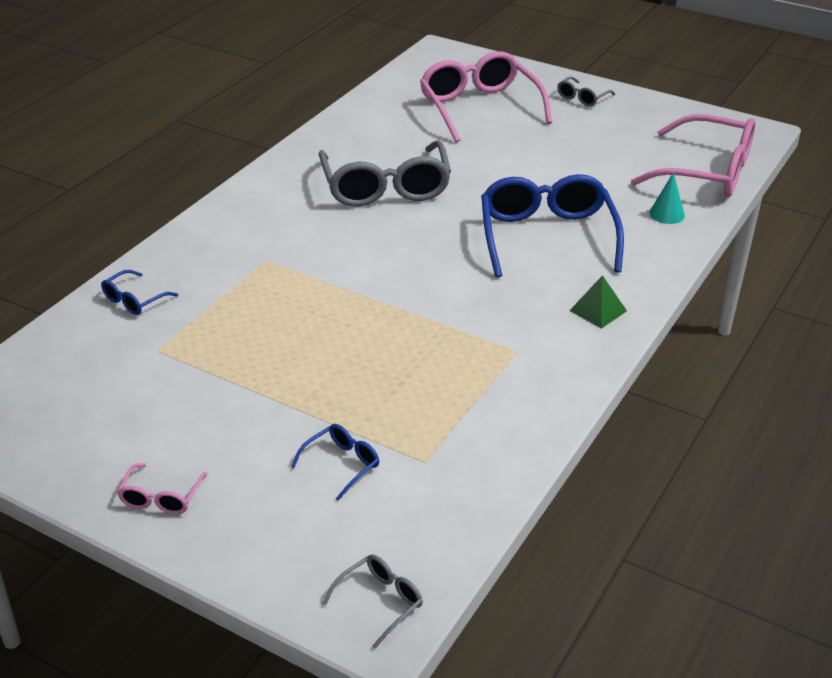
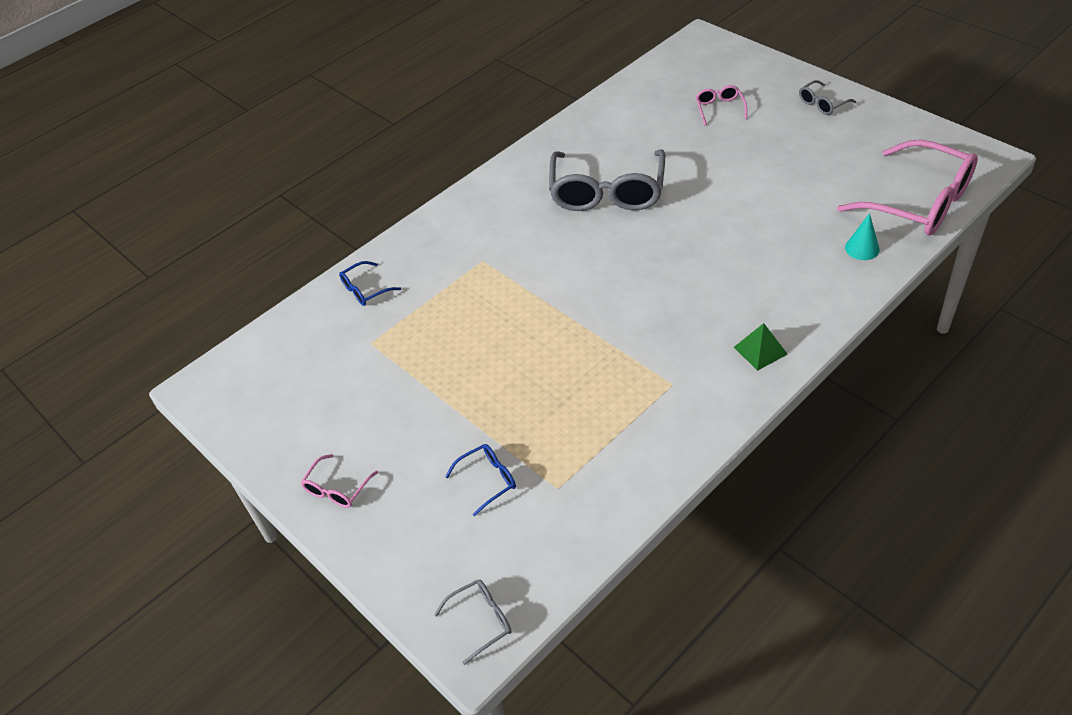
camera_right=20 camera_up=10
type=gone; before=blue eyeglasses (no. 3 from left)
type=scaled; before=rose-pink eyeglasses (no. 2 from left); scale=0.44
════════
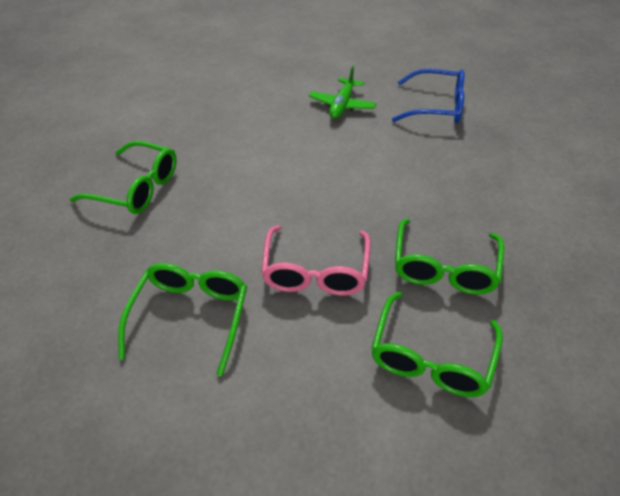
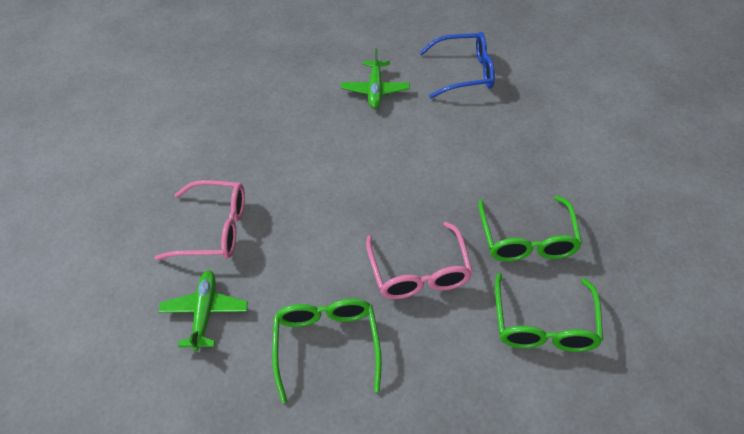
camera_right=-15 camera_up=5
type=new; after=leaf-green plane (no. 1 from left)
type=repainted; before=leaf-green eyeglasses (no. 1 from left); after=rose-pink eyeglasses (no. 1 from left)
════════
» WHAT YOU NEED TO DO: Using the listing above, return word for word each line from the one that has "type=gone; before=blue eyeglasses" through the one that has "type=scaled; before=rose-pink eyeglasses", and no line outside that range.

» FINAL ANSWER:
type=gone; before=blue eyeglasses (no. 3 from left)
type=scaled; before=rose-pink eyeglasses (no. 2 from left); scale=0.44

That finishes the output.